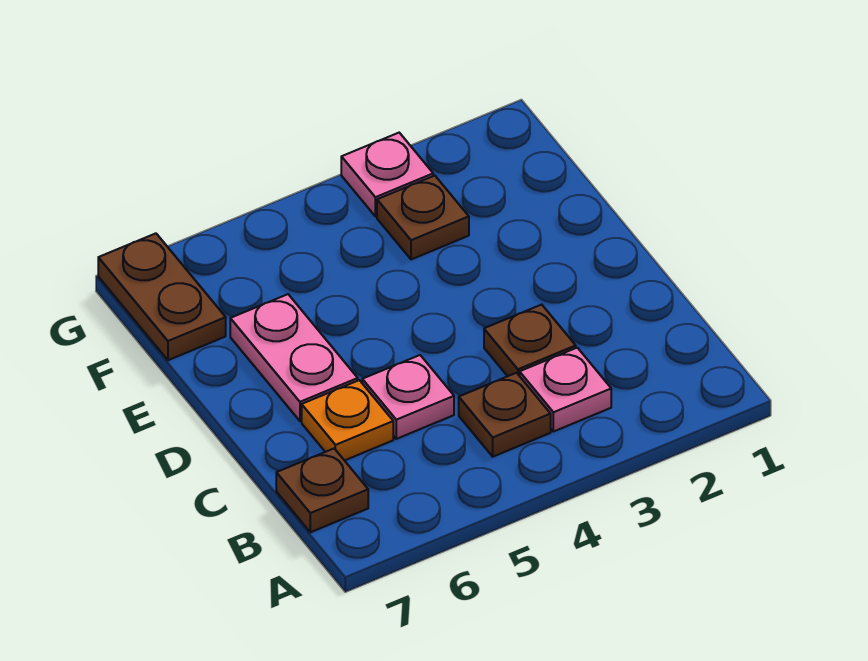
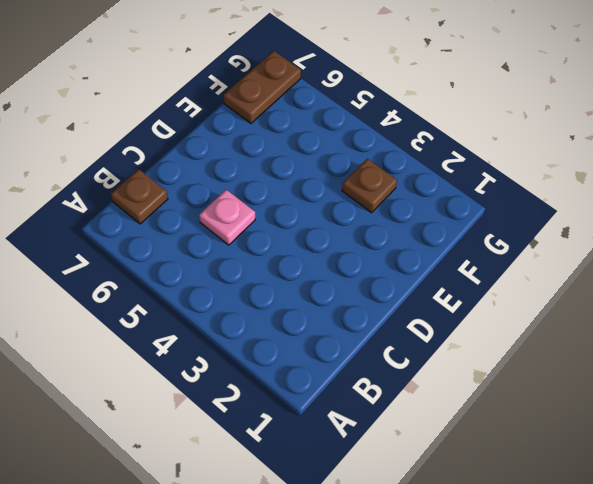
none -> pink plate B3 level 1
none -> brown plate B4 level 1

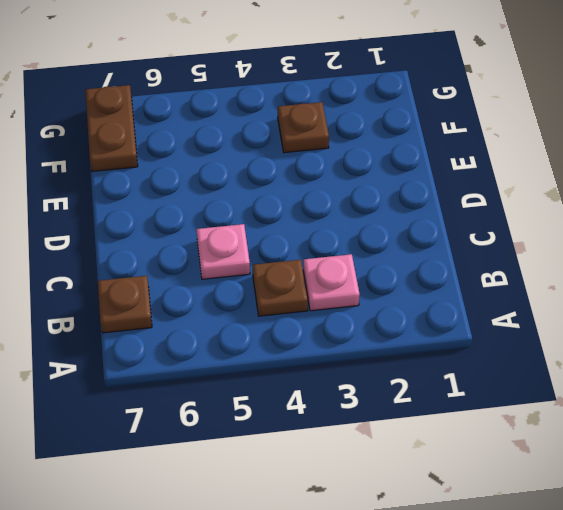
none -> brown plate C3 level 1
none -> orange plate C6 level 1

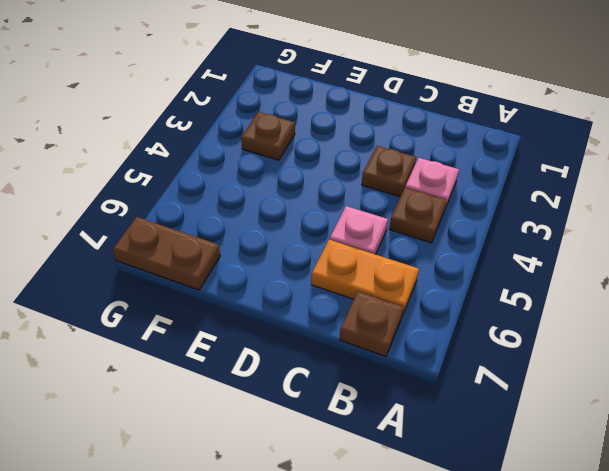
orange plate B6:C6 level 1 -> orange plate C6 level 1
none -> pink plate D6:E6 level 1
none -> pink plate G3 level 1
▬▬▬▬▬▬
TASK OBJECTIVE: Reproduce the span beginning at the line with "none -> brown plate C3 level 1" and ending at the last line of the entries above, inclusive, exactly as it stands. Exclude the pictures.

TASK OUTPUT:
none -> brown plate C3 level 1
none -> orange plate C6 level 1

orange plate B6:C6 level 1 -> orange plate C6 level 1
none -> pink plate D6:E6 level 1
none -> pink plate G3 level 1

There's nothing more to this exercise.